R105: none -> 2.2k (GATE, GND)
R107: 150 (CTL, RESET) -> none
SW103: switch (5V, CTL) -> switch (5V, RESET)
· · · ·
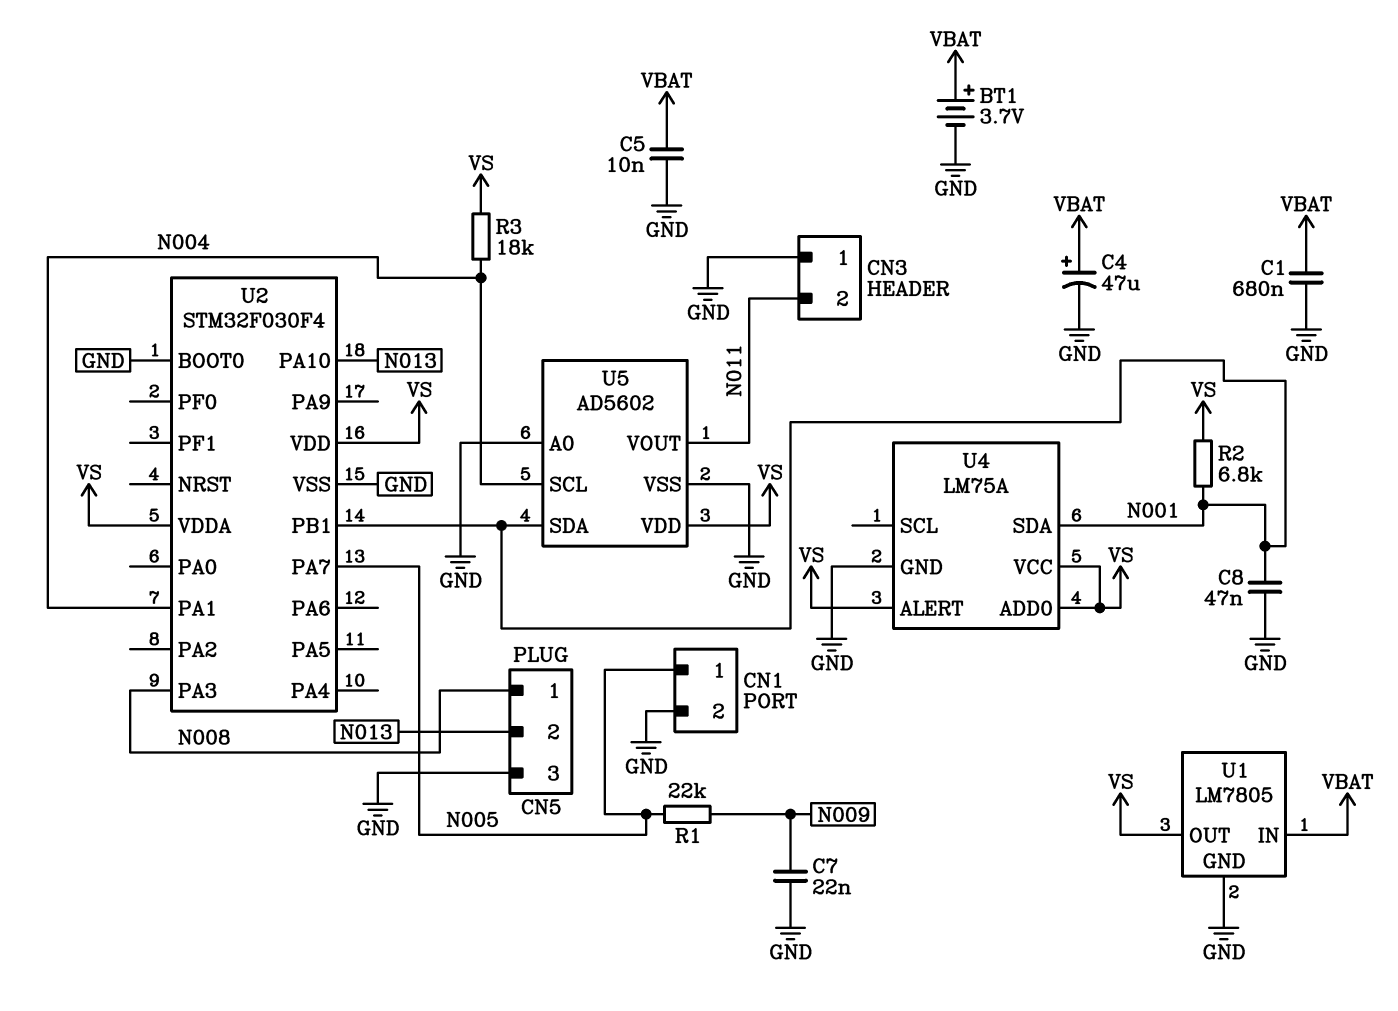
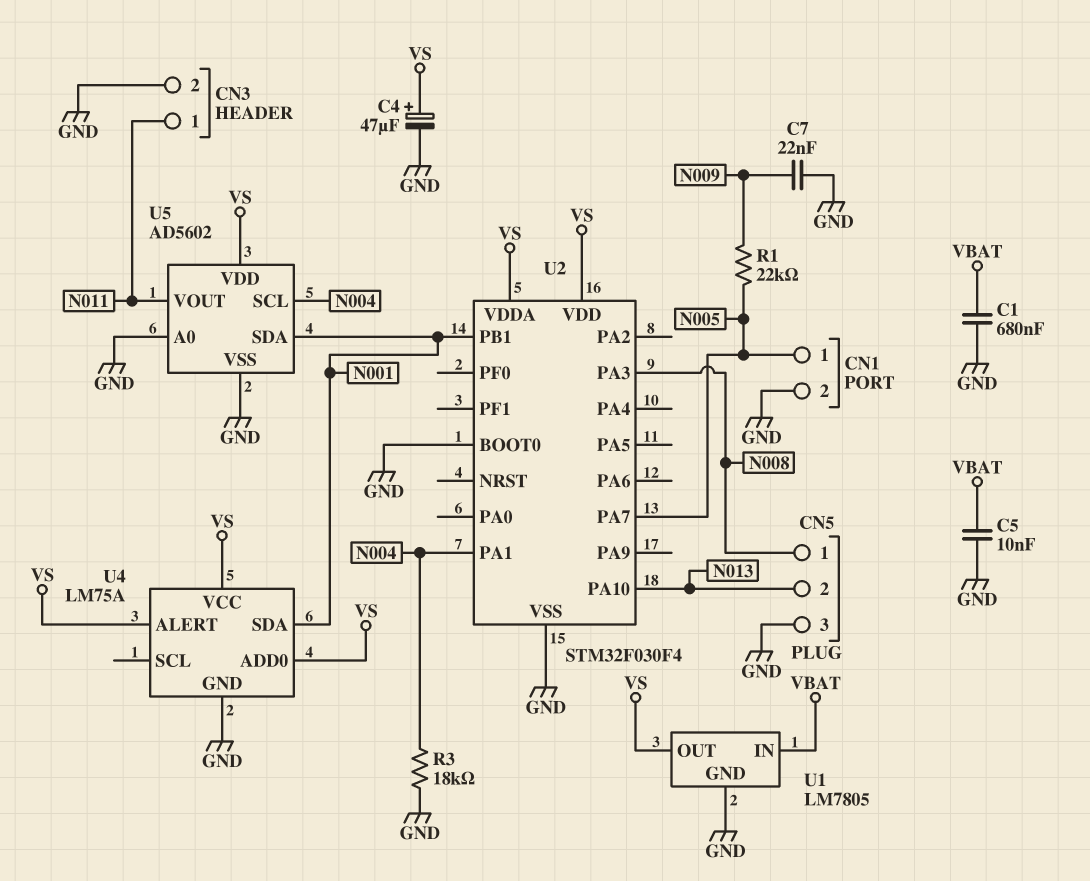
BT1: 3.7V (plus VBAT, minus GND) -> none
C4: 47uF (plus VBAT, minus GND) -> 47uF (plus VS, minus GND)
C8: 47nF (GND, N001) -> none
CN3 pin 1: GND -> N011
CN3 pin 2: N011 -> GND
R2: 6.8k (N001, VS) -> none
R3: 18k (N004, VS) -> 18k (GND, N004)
· · · ·
» **Prompt**
Pick out all lines from the data above in which the word "VBAT" appears.

» **Finished task**
BT1: 3.7V (plus VBAT, minus GND) -> none
C4: 47uF (plus VBAT, minus GND) -> 47uF (plus VS, minus GND)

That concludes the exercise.